WHAT YOU NEED TO DO:
The answer must be an exact copy of the records, with every picture left out.

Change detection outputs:
= Beginning of Section =
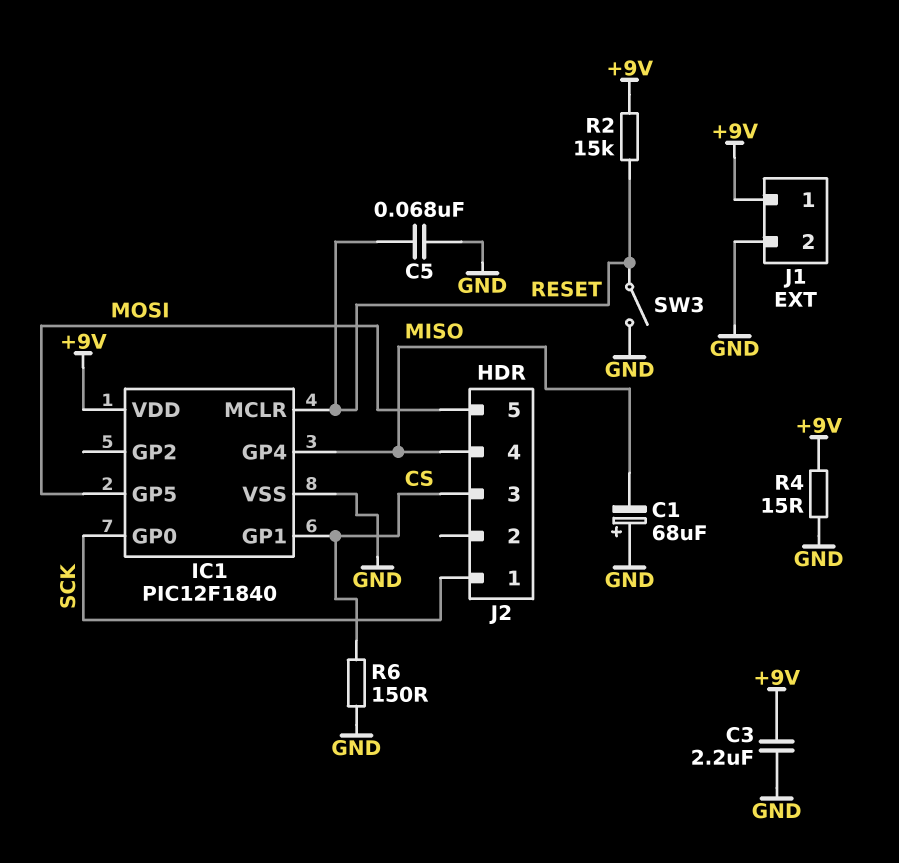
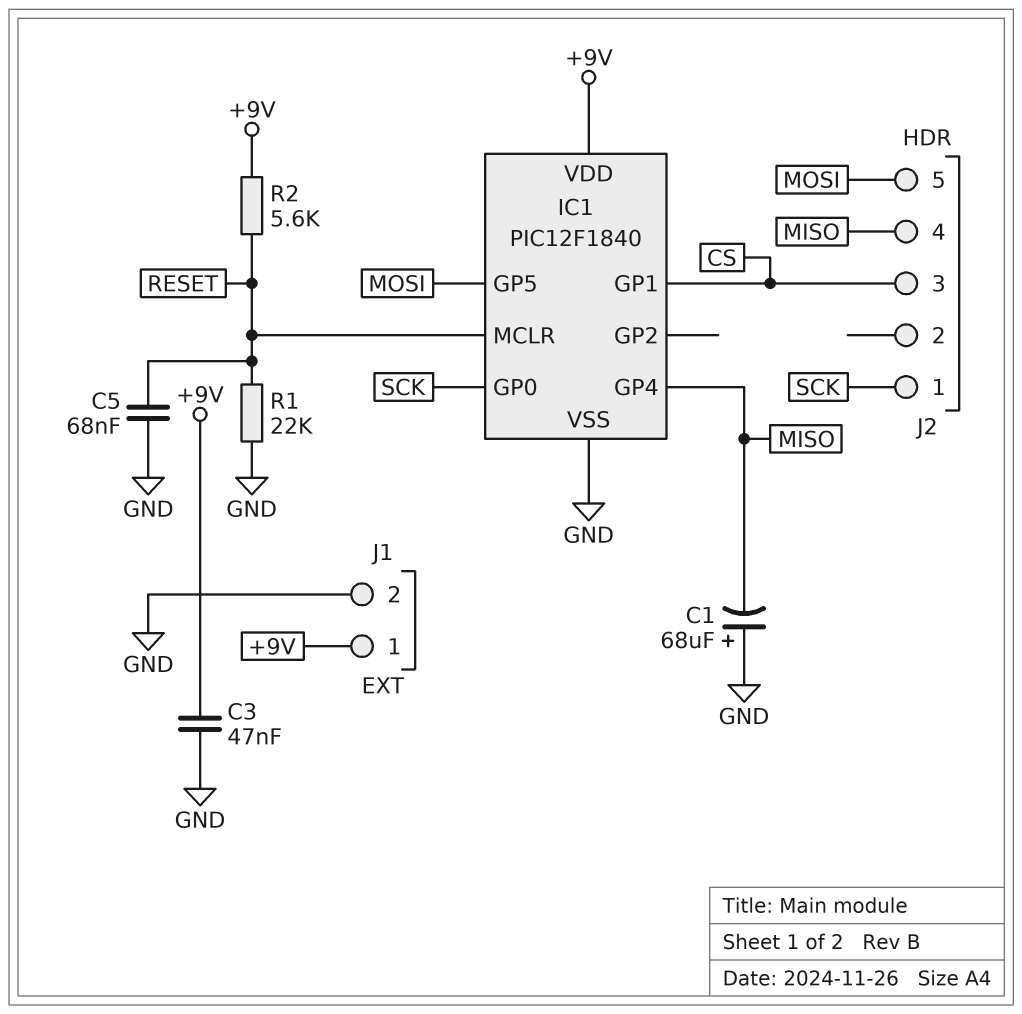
C3: 2.2uF (+9V, GND) -> 47nF (+9V, GND)
R1: none -> 22k (GND, RESET)
R2: 15k (+9V, RESET) -> 5.6k (+9V, RESET)
R4: 15 (+9V, GND) -> none
R6: 150 (CS, GND) -> none
SW3: switch (GND, RESET) -> none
= End of Section =
THE COMPLETED TASK:
C3: 2.2uF (+9V, GND) -> 47nF (+9V, GND)
R1: none -> 22k (GND, RESET)
R2: 15k (+9V, RESET) -> 5.6k (+9V, RESET)
R4: 15 (+9V, GND) -> none
R6: 150 (CS, GND) -> none
SW3: switch (GND, RESET) -> none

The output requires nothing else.